Exercise directions. In your copy, reproduce each entry exactly and include no picture.

Polygon outline sequences.
—————

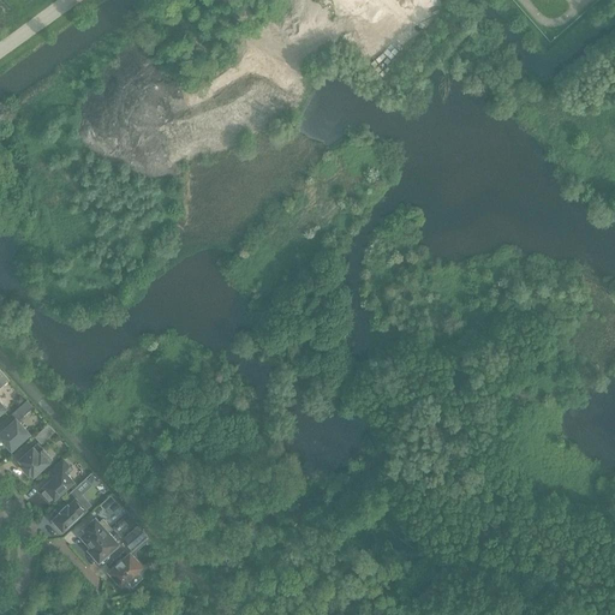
[(29,433),(18,421),(33,407),(27,400),(10,415),(15,419),(0,433),(0,436),(11,449),(29,433)]
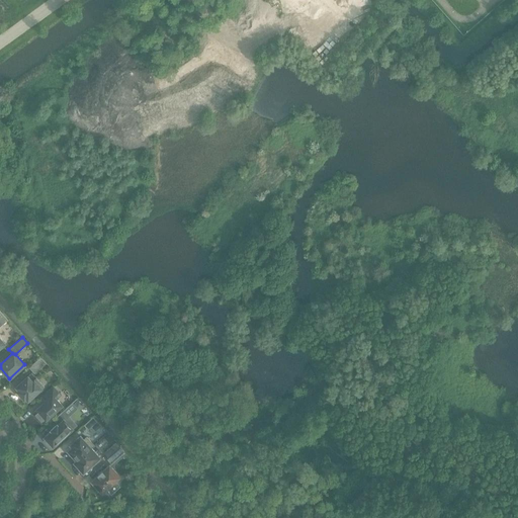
[(34,373),(46,363),(40,357),(28,367),(34,373)]
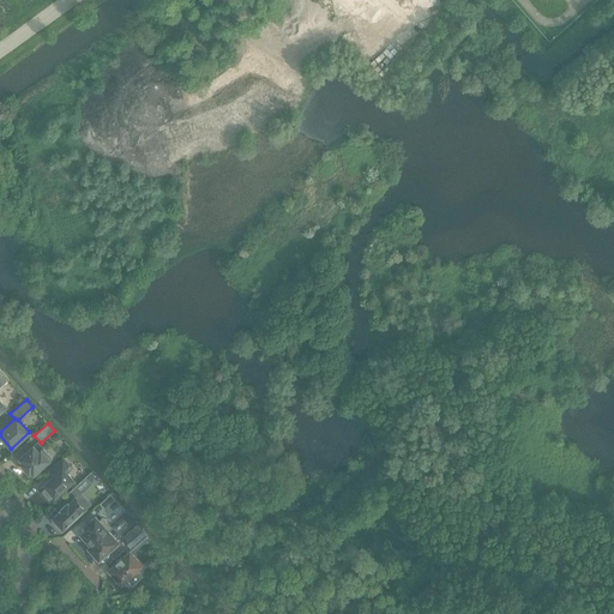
[(34,475),(52,458),(43,449),(38,452),(32,446),(19,458),(23,463),(20,464),(29,474),(31,471),(34,475)]
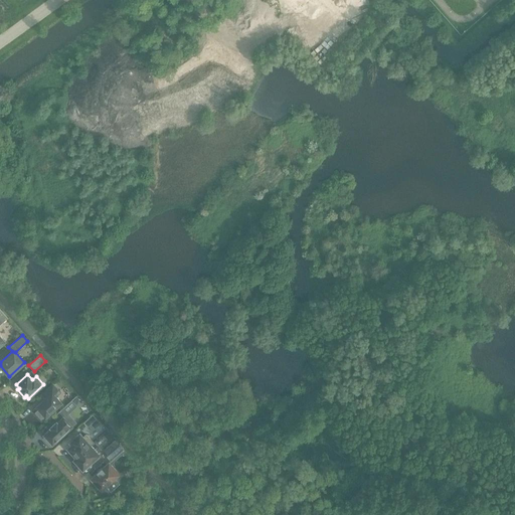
[(61,402),(55,396),(60,392),(52,384),(43,392),(47,397),(32,410),(41,420),(61,402)]
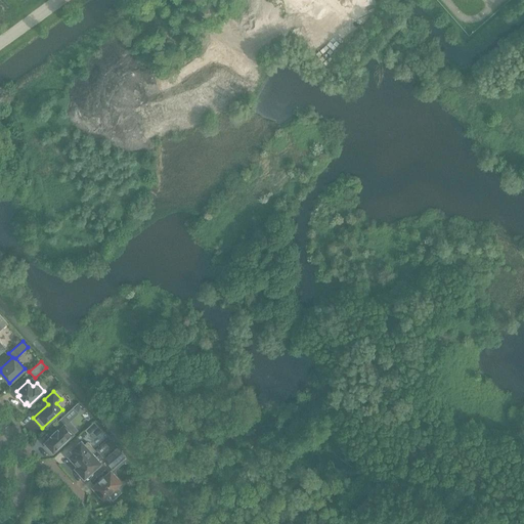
[(89,435),(98,426),(94,422),(85,430),(89,435)]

—————

Final answer.
[(29,433),(18,421),(33,407),(27,400),(10,415),(15,419),(0,433),(0,436),(11,449),(29,433)]
[(34,373),(46,363),(40,357),(28,367),(34,373)]
[(34,475),(52,458),(43,449),(38,452),(32,446),(19,458),(23,463),(20,464),(29,474),(31,471),(34,475)]
[(61,402),(55,396),(60,392),(52,384),(43,392),(47,397),(32,410),(41,420),(61,402)]
[(89,435),(98,426),(94,422),(85,430),(89,435)]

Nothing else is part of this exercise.